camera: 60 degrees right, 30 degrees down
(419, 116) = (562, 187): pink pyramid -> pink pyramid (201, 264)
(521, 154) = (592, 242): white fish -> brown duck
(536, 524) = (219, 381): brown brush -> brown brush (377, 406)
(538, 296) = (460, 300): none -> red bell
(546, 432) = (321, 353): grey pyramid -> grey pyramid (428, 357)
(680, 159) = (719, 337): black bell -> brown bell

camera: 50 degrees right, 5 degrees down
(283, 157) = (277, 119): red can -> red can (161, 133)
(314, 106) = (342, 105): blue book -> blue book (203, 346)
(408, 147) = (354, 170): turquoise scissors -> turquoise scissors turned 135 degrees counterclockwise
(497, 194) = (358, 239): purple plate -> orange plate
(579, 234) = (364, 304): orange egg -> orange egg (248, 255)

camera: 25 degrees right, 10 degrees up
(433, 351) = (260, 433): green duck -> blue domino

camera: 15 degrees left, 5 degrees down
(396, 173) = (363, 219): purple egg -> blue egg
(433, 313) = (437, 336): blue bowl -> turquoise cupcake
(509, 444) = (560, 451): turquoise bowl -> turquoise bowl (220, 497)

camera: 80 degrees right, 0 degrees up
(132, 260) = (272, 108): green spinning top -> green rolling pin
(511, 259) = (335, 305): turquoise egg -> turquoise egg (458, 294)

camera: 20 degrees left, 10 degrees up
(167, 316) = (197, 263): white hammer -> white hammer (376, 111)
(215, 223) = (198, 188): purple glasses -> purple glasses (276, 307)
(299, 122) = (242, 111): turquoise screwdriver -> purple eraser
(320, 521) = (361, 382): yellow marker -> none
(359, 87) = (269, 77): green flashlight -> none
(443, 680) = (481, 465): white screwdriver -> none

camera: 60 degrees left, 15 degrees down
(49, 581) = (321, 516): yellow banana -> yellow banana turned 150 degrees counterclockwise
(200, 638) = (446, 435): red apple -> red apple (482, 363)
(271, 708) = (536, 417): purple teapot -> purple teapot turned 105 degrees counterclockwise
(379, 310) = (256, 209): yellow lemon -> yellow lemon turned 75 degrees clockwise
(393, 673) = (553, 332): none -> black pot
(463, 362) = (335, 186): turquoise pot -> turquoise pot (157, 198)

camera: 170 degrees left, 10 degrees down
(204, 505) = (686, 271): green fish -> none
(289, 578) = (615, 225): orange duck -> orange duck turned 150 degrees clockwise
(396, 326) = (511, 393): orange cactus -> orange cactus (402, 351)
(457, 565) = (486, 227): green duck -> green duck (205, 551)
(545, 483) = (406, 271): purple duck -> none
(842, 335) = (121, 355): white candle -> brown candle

◇ ◇ ◇ ◇ ◇ ◇ ◇

(TASK PROMPT): Find the number of lines in the data above that contain "orange". Please give that number alone.

(EXERCISE SOLUTION): 4